EXERCISE BRIEF: Below are the records; copy exactly the stretch from the line containing "[414,334,569,417]" through the line containing "[344,219,388,253]", both ends included, and nothing else.

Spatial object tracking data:
-- Opening Marker --

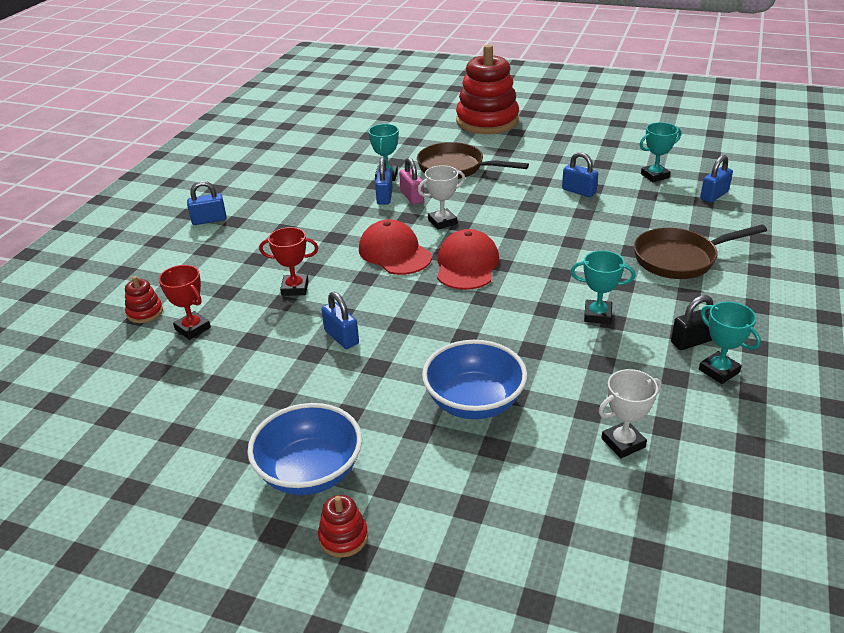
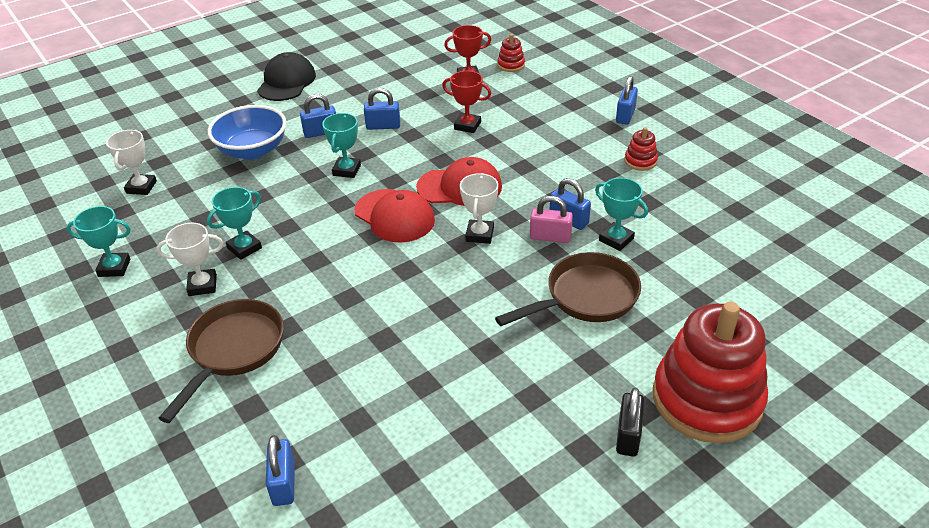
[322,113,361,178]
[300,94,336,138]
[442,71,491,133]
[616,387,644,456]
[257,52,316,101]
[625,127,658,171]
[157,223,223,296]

-- Closing Marker --
-- Opening Marker --

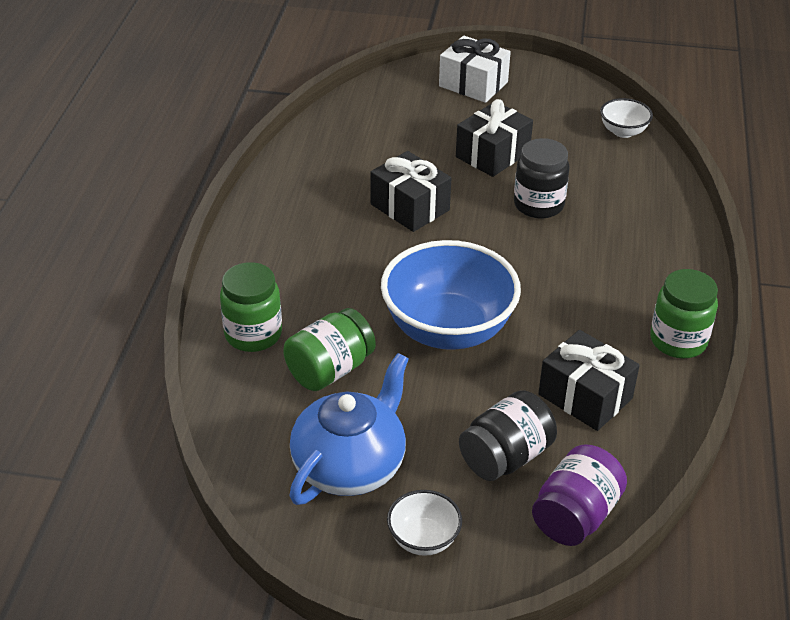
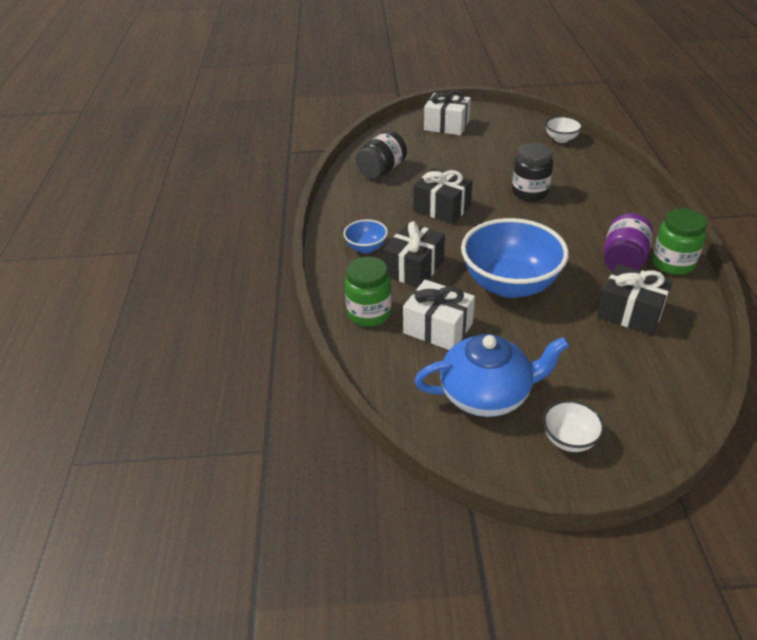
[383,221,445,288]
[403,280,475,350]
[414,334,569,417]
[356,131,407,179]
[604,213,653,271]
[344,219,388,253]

-- Closing Marker --

REPLY:
[414,334,569,417]
[356,131,407,179]
[604,213,653,271]
[344,219,388,253]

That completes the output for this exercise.